=== What to do ===
Below are some records. Print exactly the lines between the one holding "green cross: moved" and the one holding "pink cross: moved", inclusive, and nothing else.

=== Supplied records ===
^^^^

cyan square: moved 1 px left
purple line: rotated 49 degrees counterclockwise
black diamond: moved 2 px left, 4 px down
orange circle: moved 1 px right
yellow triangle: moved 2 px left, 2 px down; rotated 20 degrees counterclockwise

^^^^

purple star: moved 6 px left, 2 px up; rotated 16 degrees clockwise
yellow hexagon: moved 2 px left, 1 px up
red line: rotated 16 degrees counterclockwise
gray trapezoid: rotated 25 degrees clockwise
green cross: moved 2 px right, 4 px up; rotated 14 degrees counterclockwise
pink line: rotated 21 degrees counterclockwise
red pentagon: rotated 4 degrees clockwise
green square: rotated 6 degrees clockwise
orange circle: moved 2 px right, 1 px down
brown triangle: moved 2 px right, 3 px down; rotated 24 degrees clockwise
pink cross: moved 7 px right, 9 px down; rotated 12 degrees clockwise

^^^^

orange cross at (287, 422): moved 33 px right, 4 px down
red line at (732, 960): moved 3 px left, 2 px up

^^^^

=== Answer to the exercise ===
green cross: moved 2 px right, 4 px up; rotated 14 degrees counterclockwise
pink line: rotated 21 degrees counterclockwise
red pentagon: rotated 4 degrees clockwise
green square: rotated 6 degrees clockwise
orange circle: moved 2 px right, 1 px down
brown triangle: moved 2 px right, 3 px down; rotated 24 degrees clockwise
pink cross: moved 7 px right, 9 px down; rotated 12 degrees clockwise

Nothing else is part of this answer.